┌─ INFORMATION PROVIDED
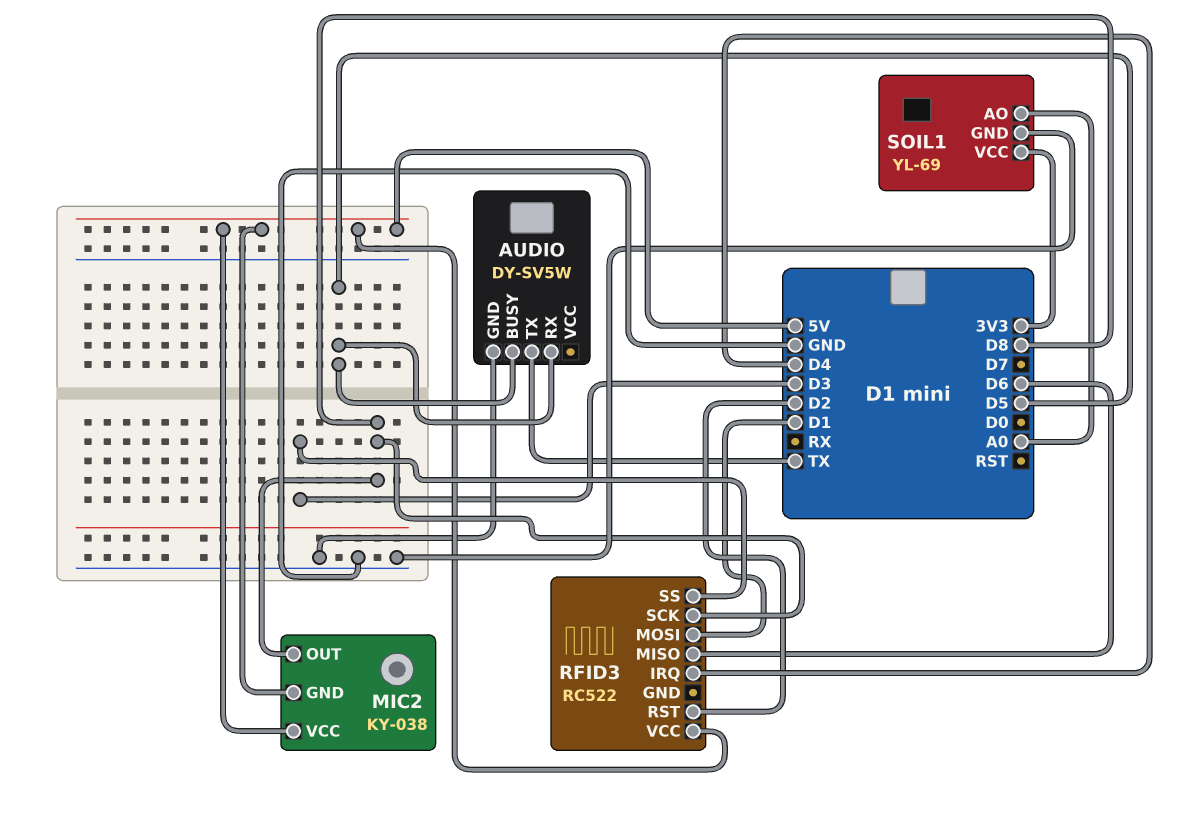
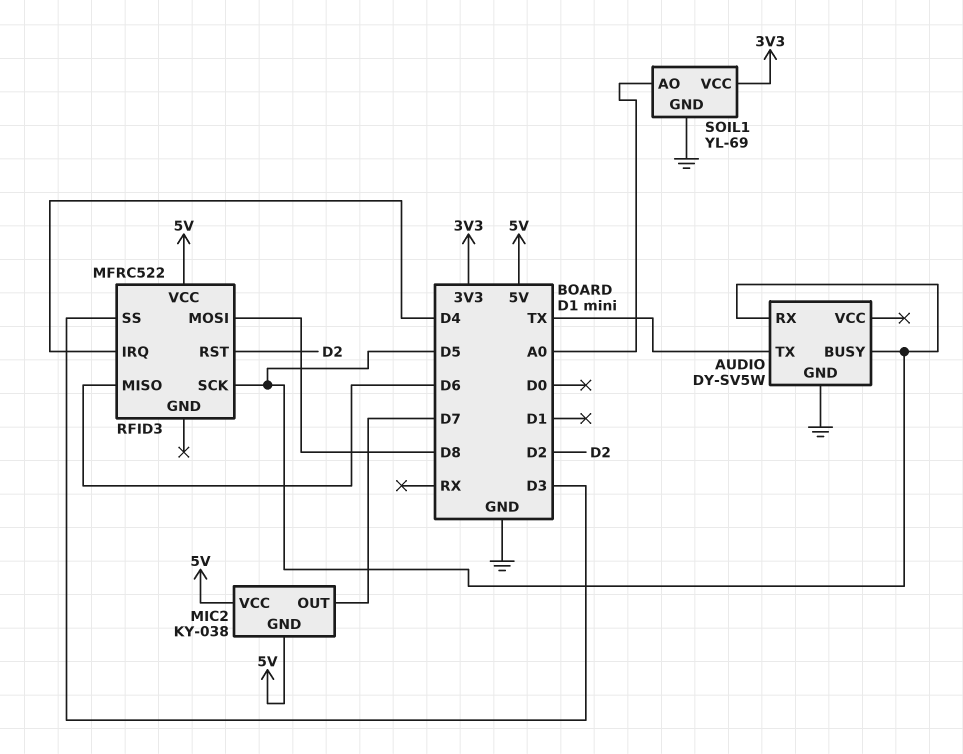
MIC2 pin OUT: D8 -> D7
RFID3: RC522 -> MFRC522
RFID3 pin MOSI: D1 -> D8
RFID3 pin SCK: D8 -> D5

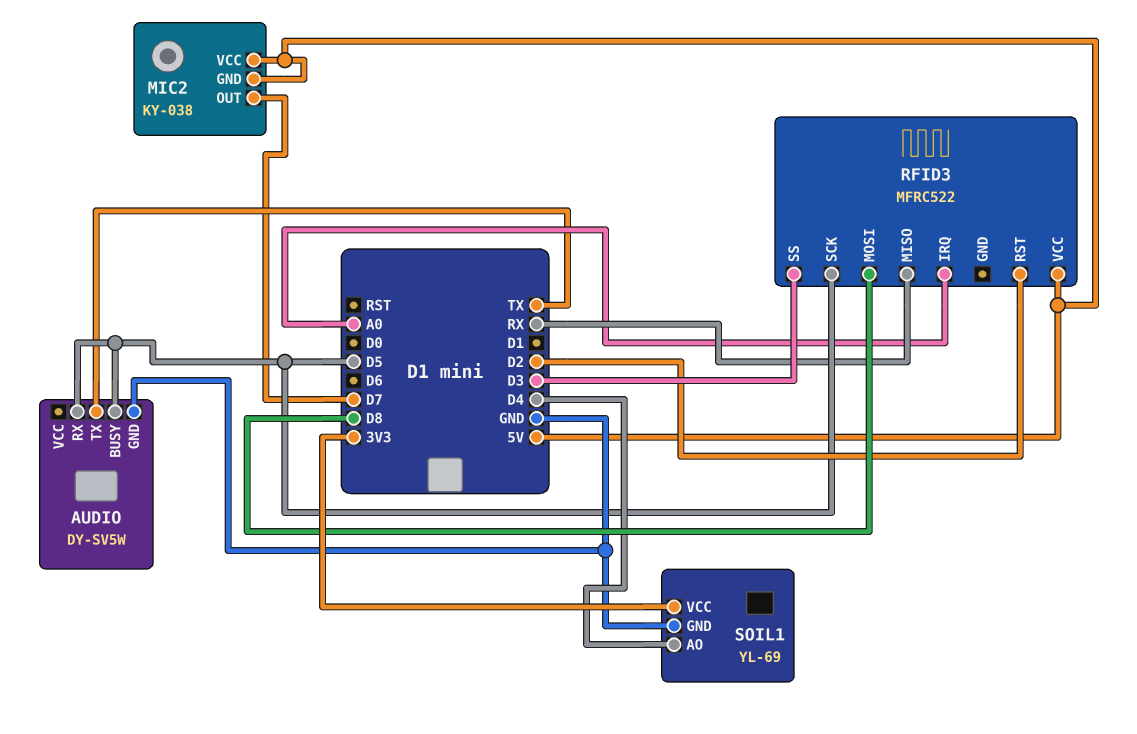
RFID3 pin IRQ: D4 -> A0
RFID3 pin MISO: D6 -> RX
SOIL1 pin AO: A0 -> D4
└─
• [TASK TO CARRY OUT]: Give every entry back unchanged, with no pictures.

• [THE ANSWER]:
MIC2 pin OUT: D8 -> D7
RFID3: RC522 -> MFRC522
RFID3 pin MOSI: D1 -> D8
RFID3 pin SCK: D8 -> D5

RFID3 pin IRQ: D4 -> A0
RFID3 pin MISO: D6 -> RX
SOIL1 pin AO: A0 -> D4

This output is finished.